#### [JOB ITEM]
Among the entries that follow, how many lines contain the string "purple"? Write the number alone.

Shape transformation data:
====

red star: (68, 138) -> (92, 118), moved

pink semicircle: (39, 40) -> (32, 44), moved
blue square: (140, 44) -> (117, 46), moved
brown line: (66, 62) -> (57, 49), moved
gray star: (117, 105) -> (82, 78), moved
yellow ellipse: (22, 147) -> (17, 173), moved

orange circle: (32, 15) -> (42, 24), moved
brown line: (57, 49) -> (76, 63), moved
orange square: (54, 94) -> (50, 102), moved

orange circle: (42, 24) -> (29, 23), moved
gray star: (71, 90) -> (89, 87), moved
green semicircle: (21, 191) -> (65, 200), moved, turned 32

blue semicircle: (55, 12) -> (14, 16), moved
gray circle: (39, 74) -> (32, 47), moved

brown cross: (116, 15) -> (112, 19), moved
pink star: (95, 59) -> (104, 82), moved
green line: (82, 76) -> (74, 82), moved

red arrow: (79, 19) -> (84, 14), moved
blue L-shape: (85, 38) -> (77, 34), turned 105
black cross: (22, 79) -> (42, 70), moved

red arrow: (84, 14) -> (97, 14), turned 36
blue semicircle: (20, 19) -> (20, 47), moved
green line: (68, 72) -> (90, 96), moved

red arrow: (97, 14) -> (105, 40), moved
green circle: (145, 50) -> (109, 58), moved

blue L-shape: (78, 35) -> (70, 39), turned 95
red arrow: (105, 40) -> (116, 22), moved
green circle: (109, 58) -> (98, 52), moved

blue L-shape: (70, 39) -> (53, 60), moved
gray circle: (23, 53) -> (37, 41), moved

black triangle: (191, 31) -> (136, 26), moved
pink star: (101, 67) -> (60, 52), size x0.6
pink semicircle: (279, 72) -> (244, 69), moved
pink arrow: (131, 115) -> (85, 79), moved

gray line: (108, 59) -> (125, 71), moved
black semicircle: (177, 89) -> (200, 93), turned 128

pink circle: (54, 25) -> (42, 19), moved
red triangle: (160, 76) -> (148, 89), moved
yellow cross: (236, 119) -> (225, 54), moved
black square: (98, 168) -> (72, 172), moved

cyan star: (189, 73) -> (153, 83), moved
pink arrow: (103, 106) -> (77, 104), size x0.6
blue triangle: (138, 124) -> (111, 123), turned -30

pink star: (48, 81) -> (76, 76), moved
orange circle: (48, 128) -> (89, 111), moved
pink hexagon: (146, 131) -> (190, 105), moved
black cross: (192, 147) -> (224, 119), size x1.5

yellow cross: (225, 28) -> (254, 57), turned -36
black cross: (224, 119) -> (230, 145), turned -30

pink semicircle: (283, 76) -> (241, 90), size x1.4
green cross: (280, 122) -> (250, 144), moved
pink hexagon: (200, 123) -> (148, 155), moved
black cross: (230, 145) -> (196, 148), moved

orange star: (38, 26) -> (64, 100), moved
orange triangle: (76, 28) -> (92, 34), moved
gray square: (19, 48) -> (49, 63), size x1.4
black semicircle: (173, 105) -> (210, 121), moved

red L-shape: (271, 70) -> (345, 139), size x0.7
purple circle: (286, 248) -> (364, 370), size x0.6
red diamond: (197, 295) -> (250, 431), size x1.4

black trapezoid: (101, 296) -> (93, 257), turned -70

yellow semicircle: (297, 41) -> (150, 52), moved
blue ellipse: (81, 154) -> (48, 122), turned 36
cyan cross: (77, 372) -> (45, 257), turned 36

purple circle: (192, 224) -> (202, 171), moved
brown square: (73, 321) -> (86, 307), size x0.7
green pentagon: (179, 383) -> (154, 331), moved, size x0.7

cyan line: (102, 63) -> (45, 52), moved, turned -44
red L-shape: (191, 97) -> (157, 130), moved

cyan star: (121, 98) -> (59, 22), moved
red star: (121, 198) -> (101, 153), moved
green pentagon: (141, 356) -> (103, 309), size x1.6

====

#### [SOLUTION FOR THIS PROBLEM]
2